■ **Data for analysis**
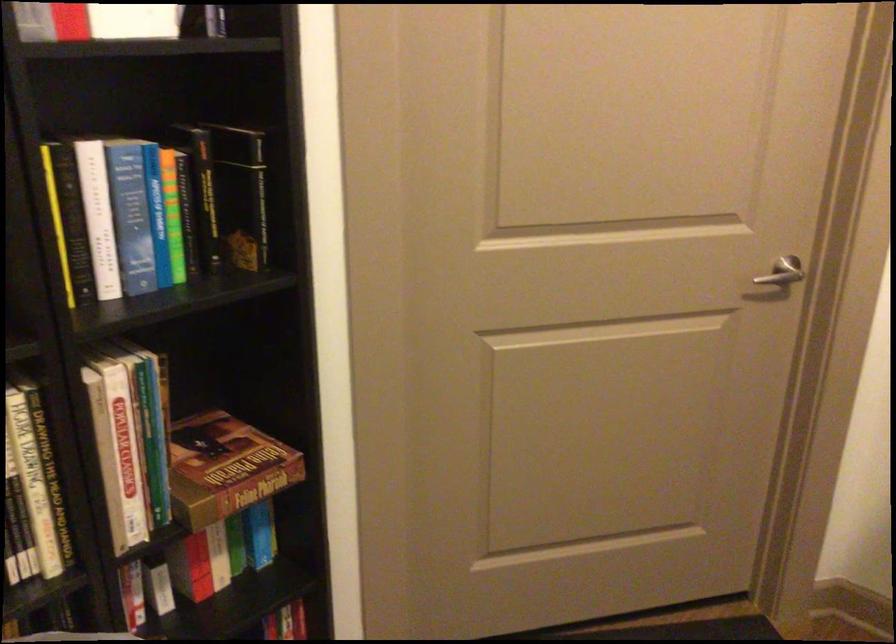
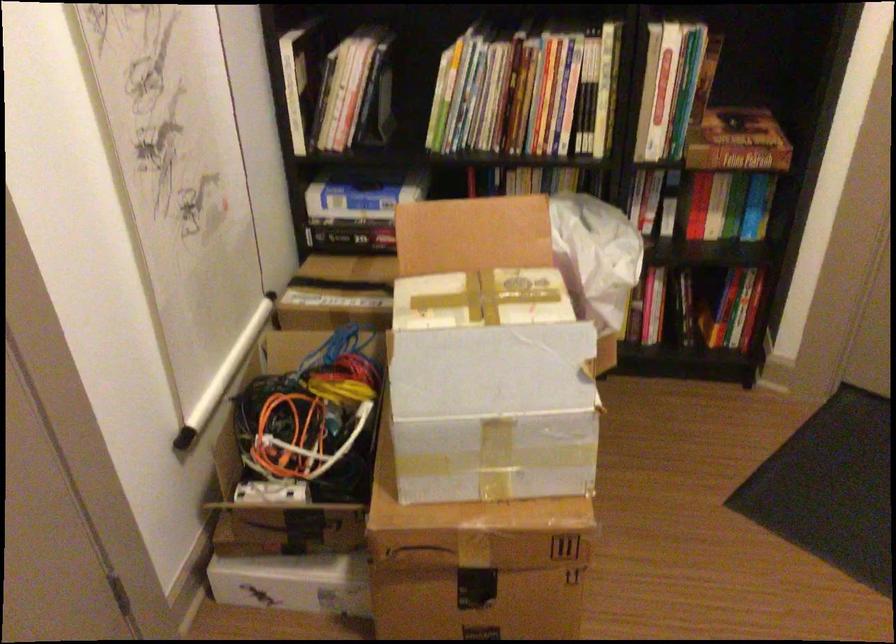
The point at (99,570) is marked in the first image. Where is the corresponding point in the second image?

(618, 161)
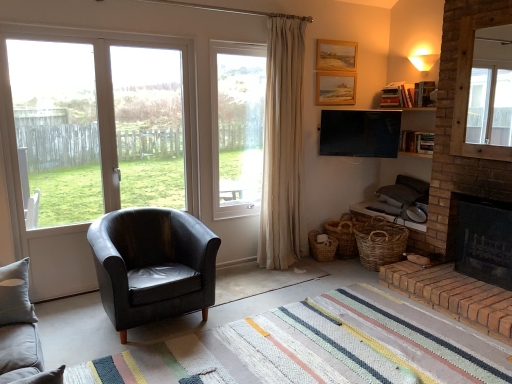
This screenshot has height=384, width=512. I want to click on blank space situated above rug at center (from a real-world perspective), so click(x=308, y=347).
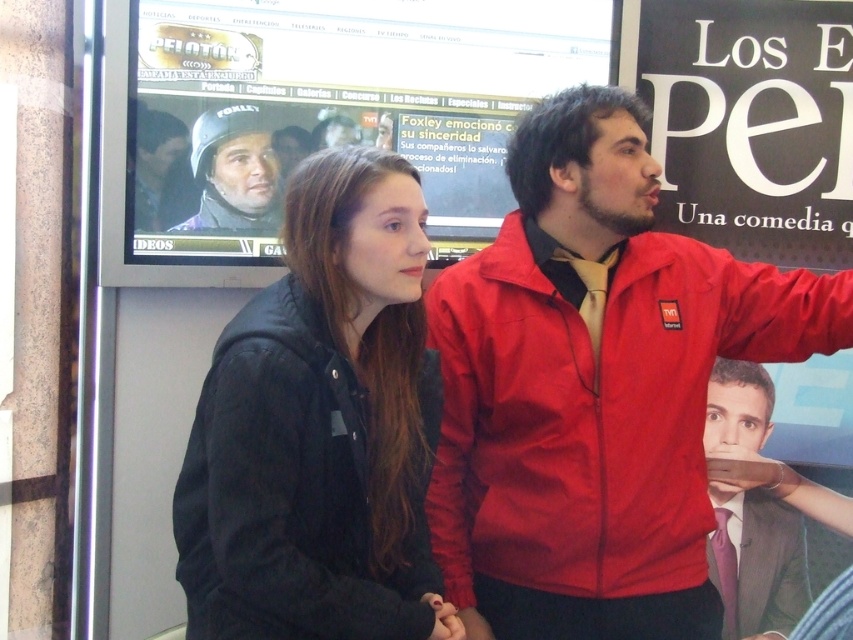
Question: Which point is farther to the camera?

Choices:
 (A) (448, 618)
 (B) (236, 129)
 (C) (138, 193)
 (D) (763, 513)

Answer: (D)

Question: Can you confirm if smooth suit at center is bigger than matte black helmet at upper center?

Choices:
 (A) yes
 (B) no

Answer: (A)

Question: Is matte red jacket at center smaller than smooth suit at center?

Choices:
 (A) no
 (B) yes

Answer: (A)

Question: Which of the following is the farthest from the observer?

Choices:
 (A) (164, 208)
 (B) (751, 358)

Answer: (A)

Question: Considering the relative positions of matte red jacket at center and matte black helmet at upper center in the image provided, where is matte red jacket at center located with respect to matte black helmet at upper center?

Choices:
 (A) right
 (B) left

Answer: (A)

Question: Which point is farther to the camera?

Choices:
 (A) matte black jacket at center
 (B) matte black helmet at upper left

Answer: (B)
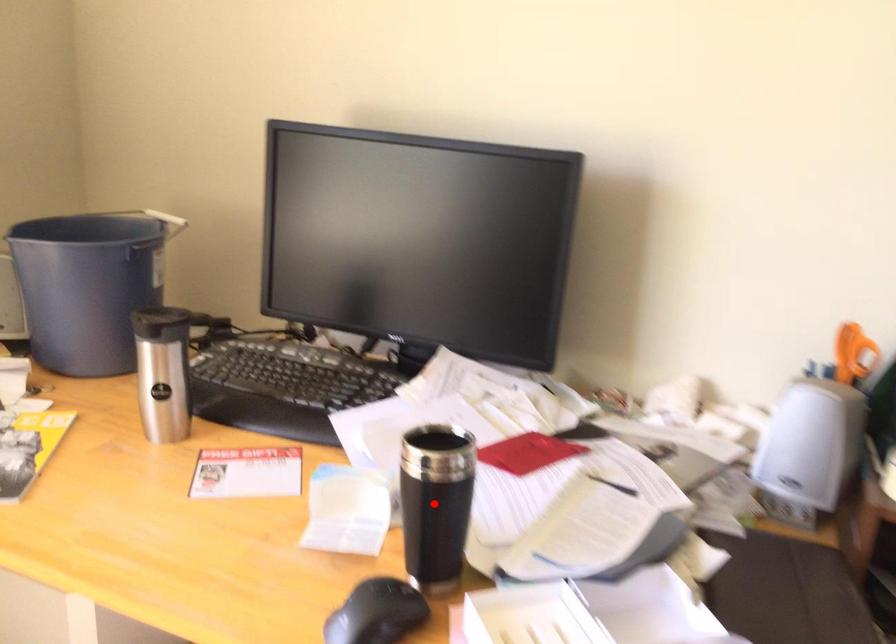
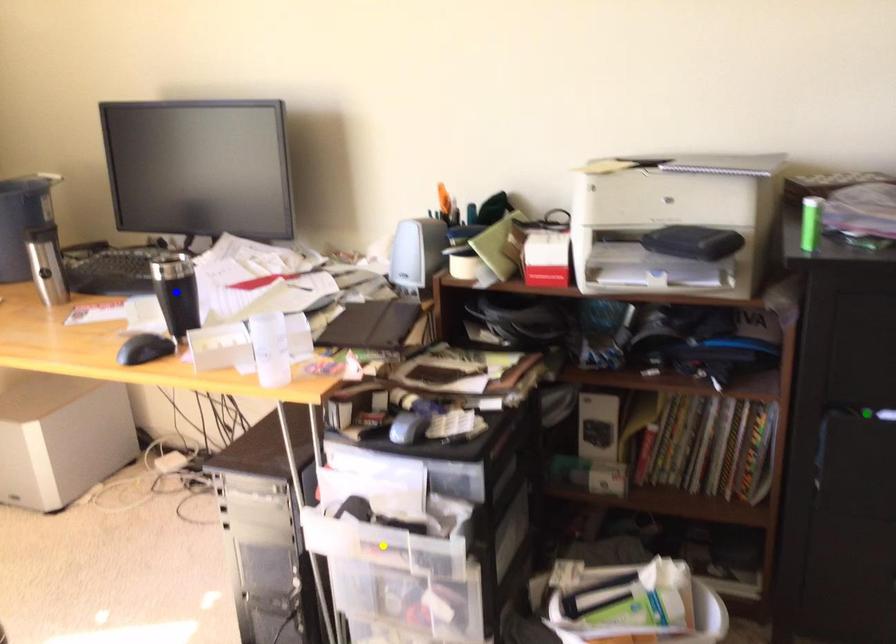
Question: I am providing you with two images of the same scene from different viewpoints. A red point is marked on the first image. You are given multiple points on the second image. Which point in image 2 represents the same 3d spot as the red point in image 1?

Choices:
 (A) green point
 (B) yellow point
 (C) blue point

Answer: (C)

■ **Problem requirements**
From the records above, pick out every line that contains the word "helmet" and copy each one in full. Treat uppercase and lowercase as different.

■ **Expected output**
Question: Can you confirm if smooth suit at center is bigger than matte black helmet at upper center?
Question: Considering the relative positions of matte red jacket at center and matte black helmet at upper center in the image provided, where is matte red jacket at center located with respect to matte black helmet at upper center?
 (B) matte black helmet at upper left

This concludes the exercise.